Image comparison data
=======

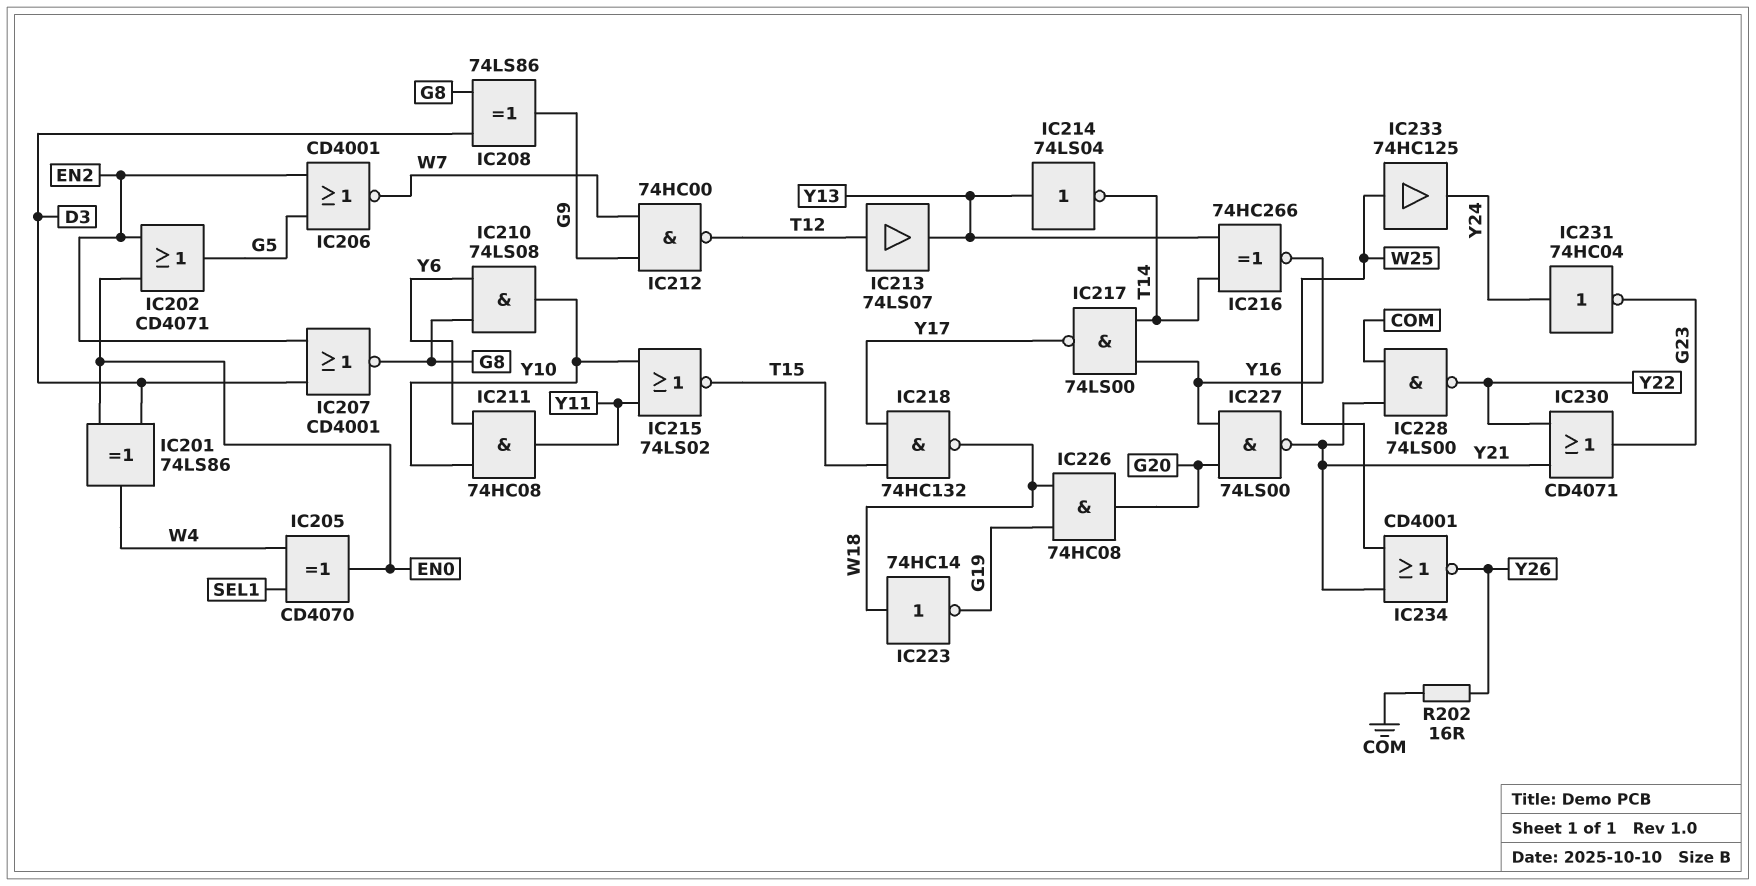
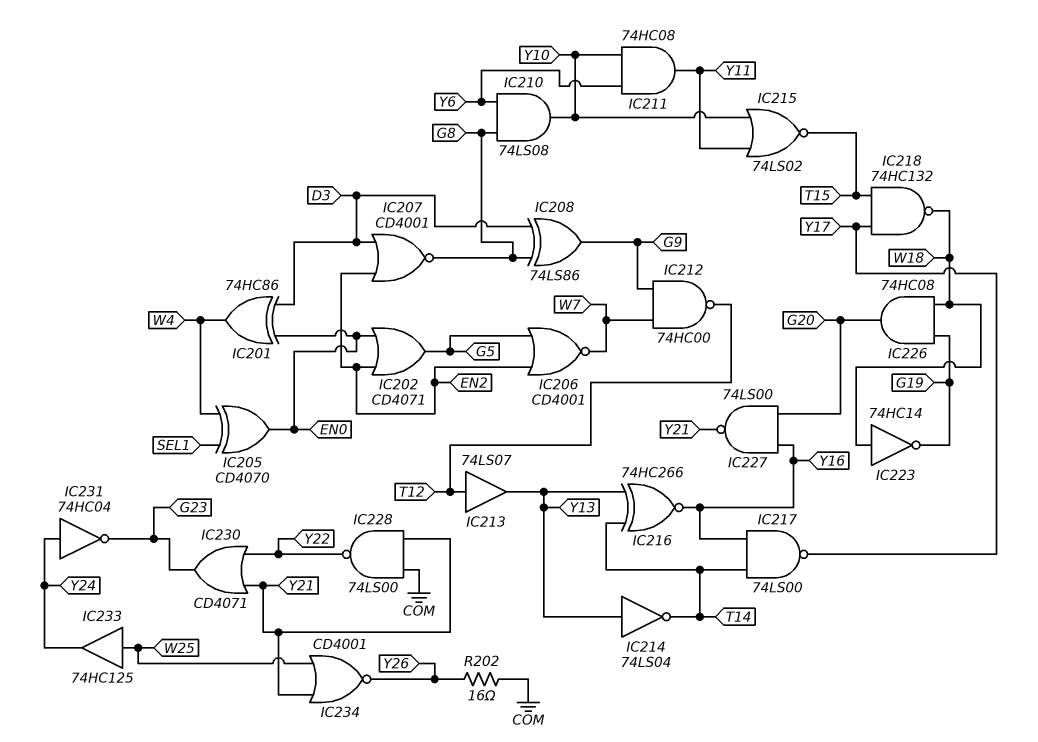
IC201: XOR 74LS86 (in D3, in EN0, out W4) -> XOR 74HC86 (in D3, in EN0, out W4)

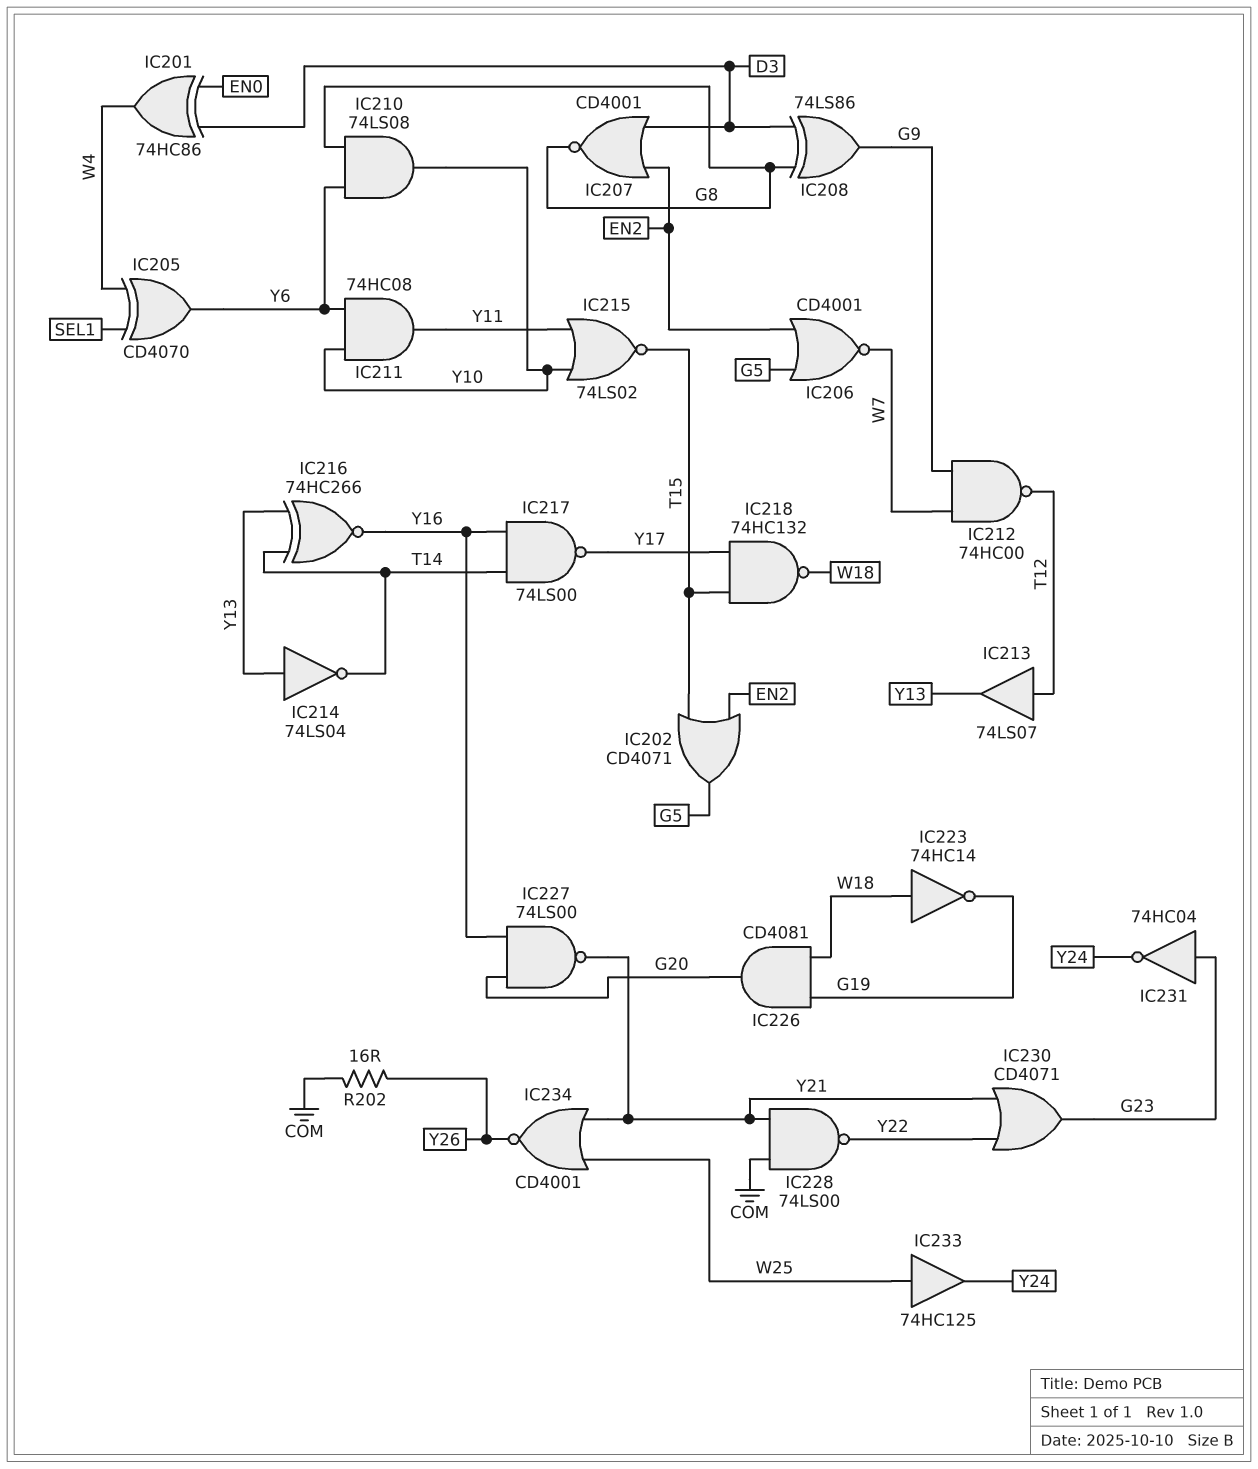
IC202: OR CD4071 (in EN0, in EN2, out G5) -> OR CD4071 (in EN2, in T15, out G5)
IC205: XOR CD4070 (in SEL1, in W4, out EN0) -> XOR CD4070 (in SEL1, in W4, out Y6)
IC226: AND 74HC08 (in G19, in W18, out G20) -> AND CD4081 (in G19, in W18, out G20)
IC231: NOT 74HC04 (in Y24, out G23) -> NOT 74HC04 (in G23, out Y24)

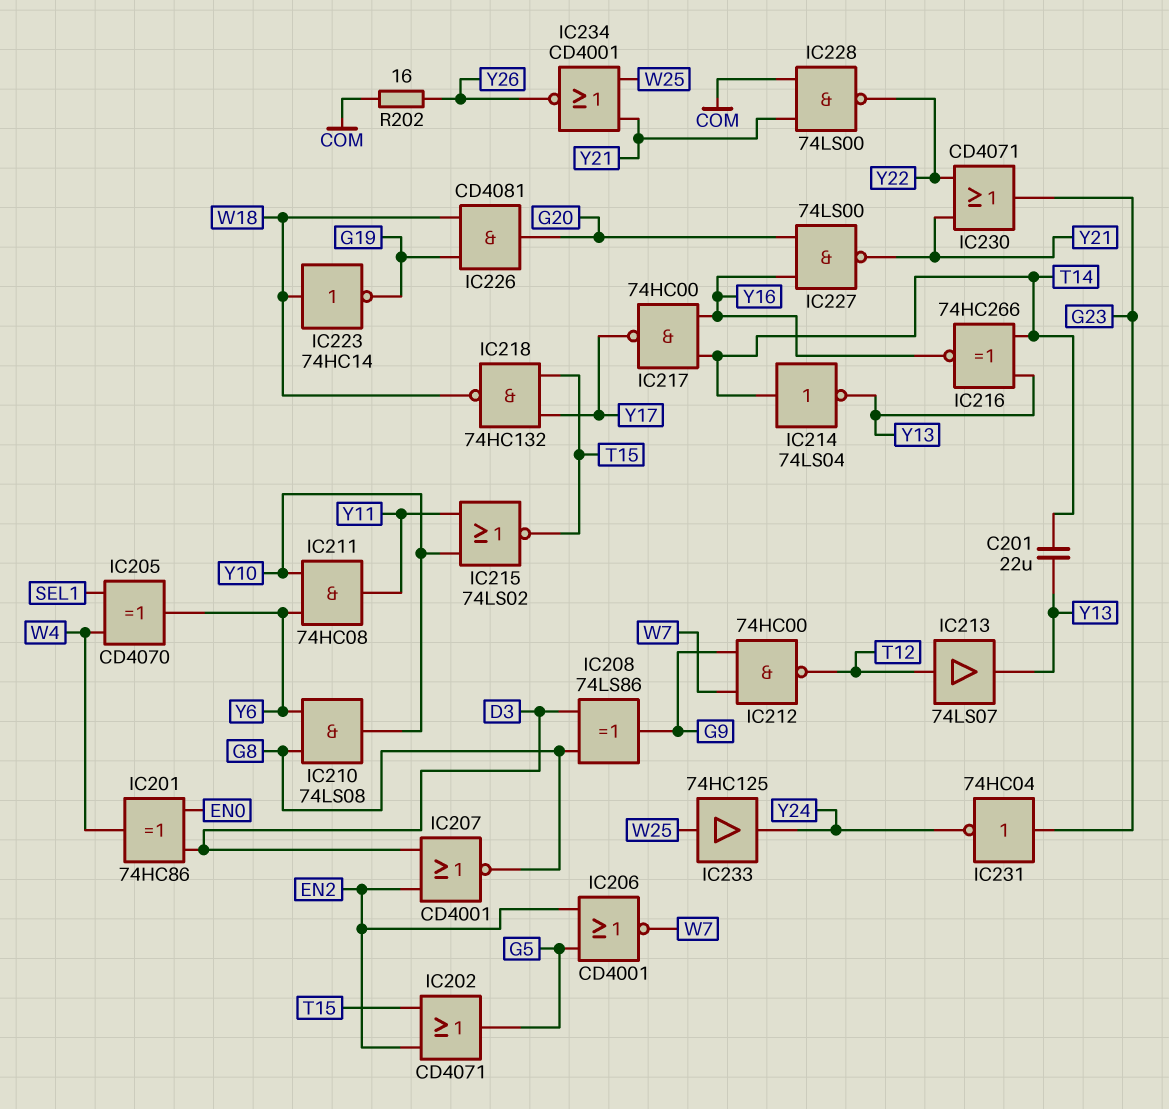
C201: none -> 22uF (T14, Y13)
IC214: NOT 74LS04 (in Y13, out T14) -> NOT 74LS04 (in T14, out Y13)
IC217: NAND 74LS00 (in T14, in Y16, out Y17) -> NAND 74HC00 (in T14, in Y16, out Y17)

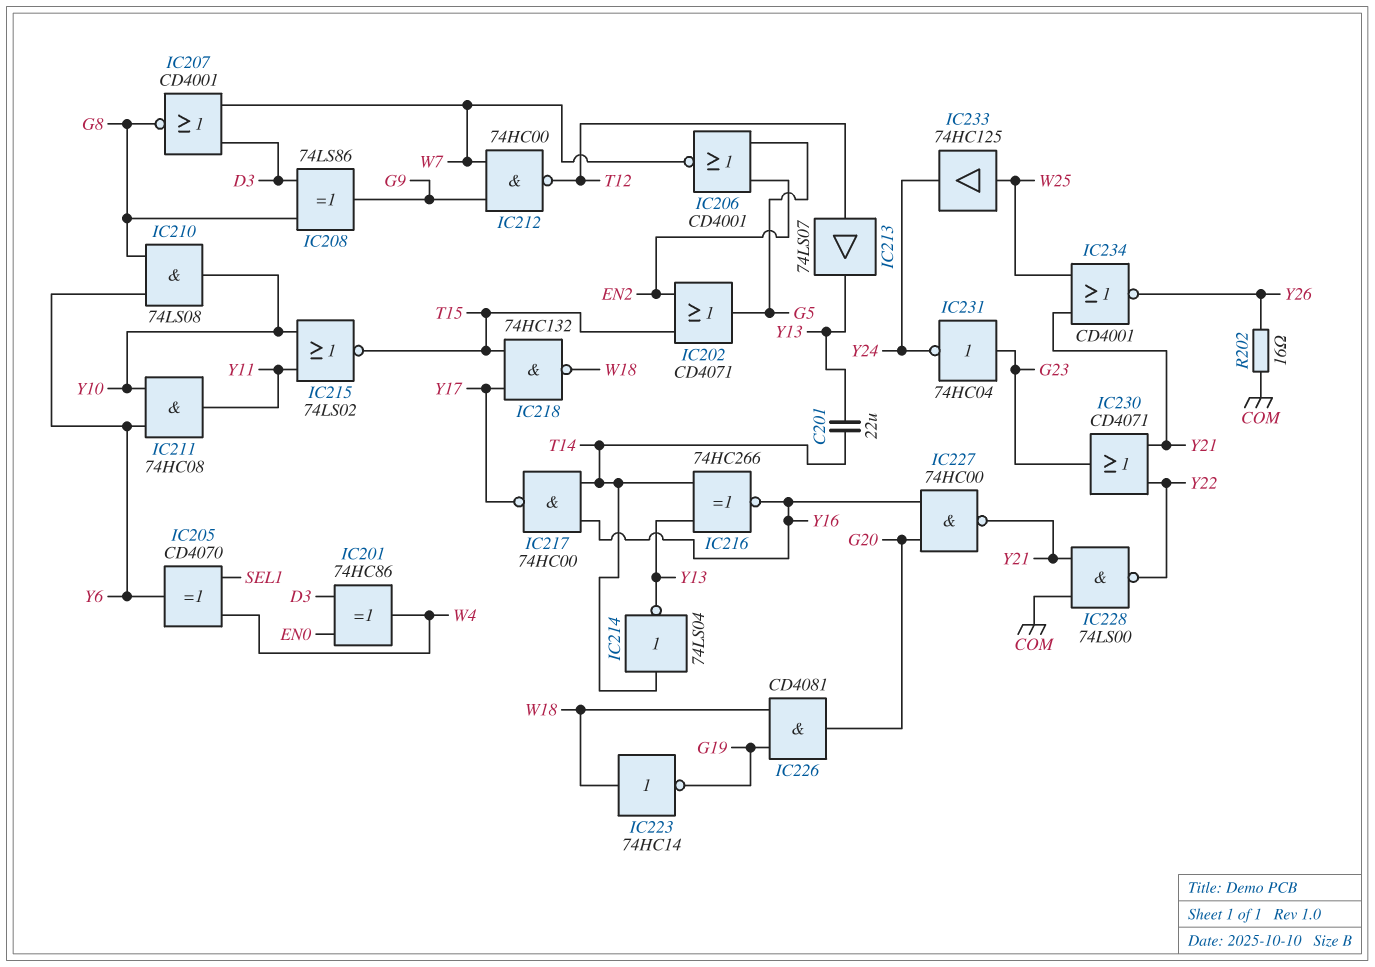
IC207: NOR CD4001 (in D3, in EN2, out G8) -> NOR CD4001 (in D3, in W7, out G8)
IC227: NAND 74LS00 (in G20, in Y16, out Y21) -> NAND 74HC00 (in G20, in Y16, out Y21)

=======

* **Required work**:
Return all lines in the entries above that carry the word "NAND".

* **Result for this exercise**:
IC217: NAND 74LS00 (in T14, in Y16, out Y17) -> NAND 74HC00 (in T14, in Y16, out Y17)
IC227: NAND 74LS00 (in G20, in Y16, out Y21) -> NAND 74HC00 (in G20, in Y16, out Y21)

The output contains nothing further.